[TASK INPUTS]:

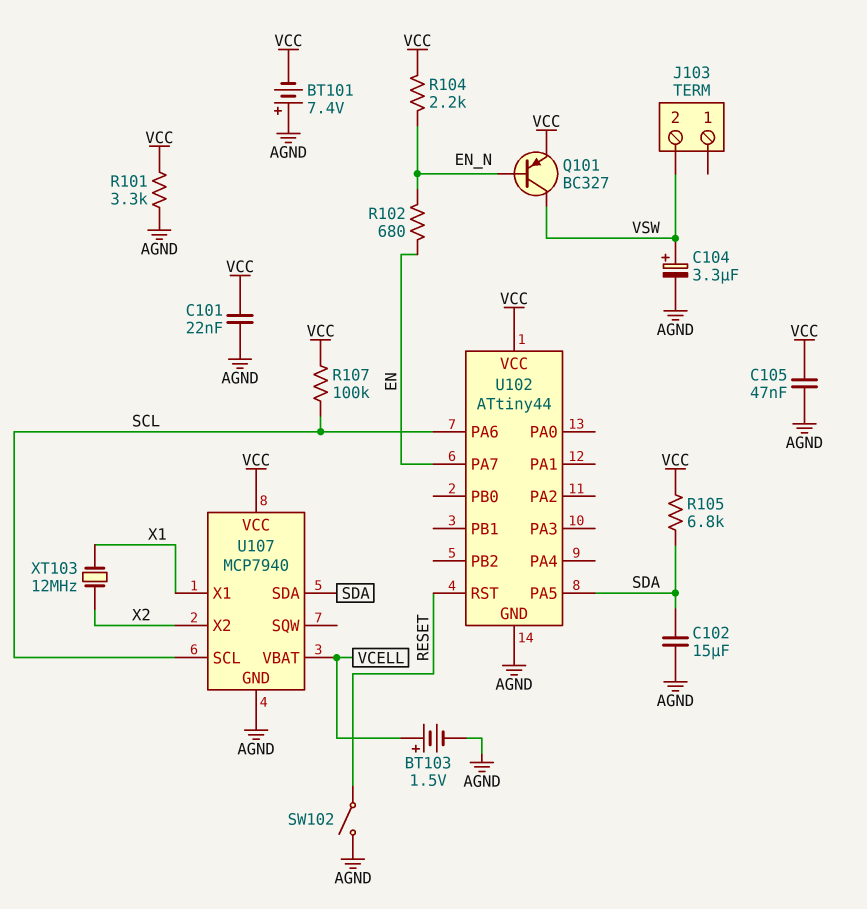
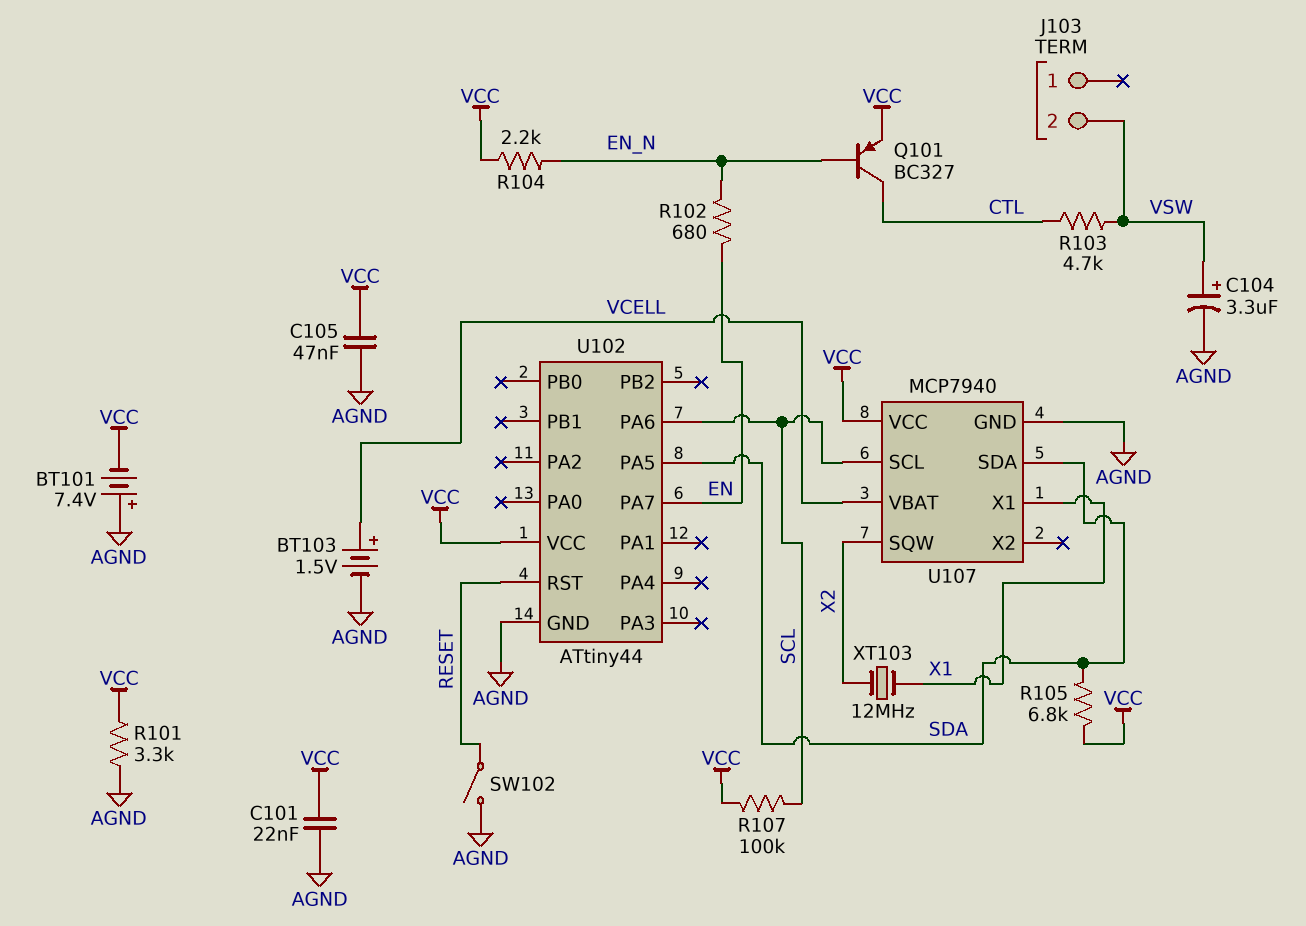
C102: 15uF (AGND, SDA) -> none
Q101: PNP BC327 (B EN_N, C VSW, E VCC) -> PNP BC327 (B EN_N, C CTL, E VCC)
R103: none -> 4.7k (CTL, VSW)
U107 pin SQW: none -> X2
U107 pin X2: X2 -> none

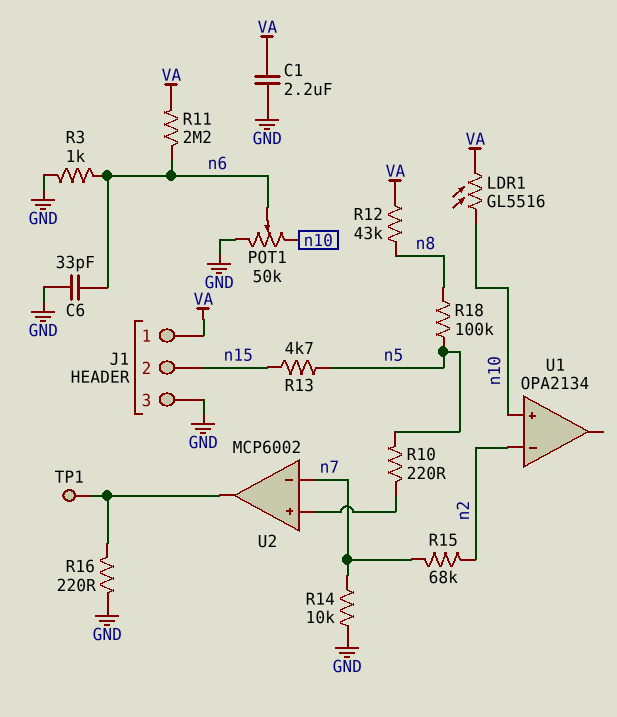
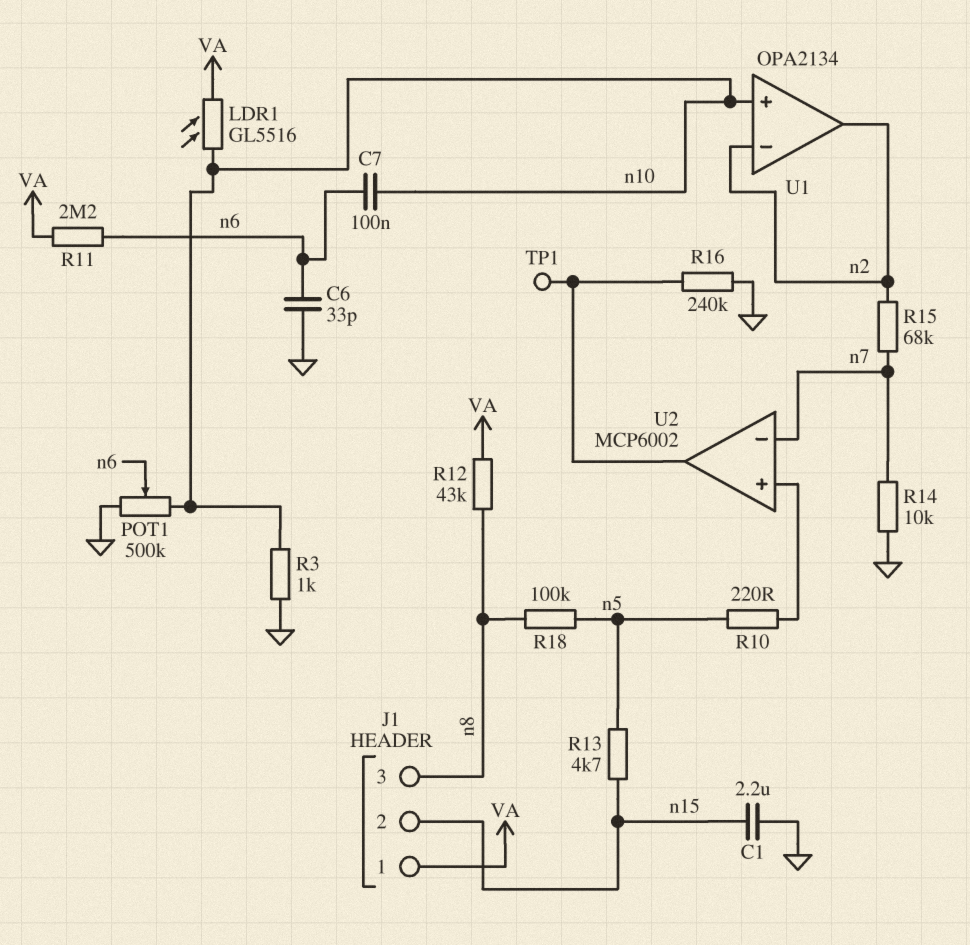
C1: 2.2uF (GND, VA) -> 2.2uF (GND, n15)
C7: none -> 100nF (n6, n10)
J1 pin 3: GND -> n8
POT1: 50k (GND, n10, wiper n6) -> 500k (GND, n10, wiper n6)
R3: 1k (GND, n6) -> 1k (GND, n10)
R16: 220 (GND, U2/out) -> 240k (GND, U2/out)
U1 pin out: none -> n2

[EXERCISE INSTRUCTIONS]:
Every line in the listing above that mentions "none" should be returned.

[RESPONSE]:
C102: 15uF (AGND, SDA) -> none
R103: none -> 4.7k (CTL, VSW)
U107 pin SQW: none -> X2
U107 pin X2: X2 -> none
C7: none -> 100nF (n6, n10)
U1 pin out: none -> n2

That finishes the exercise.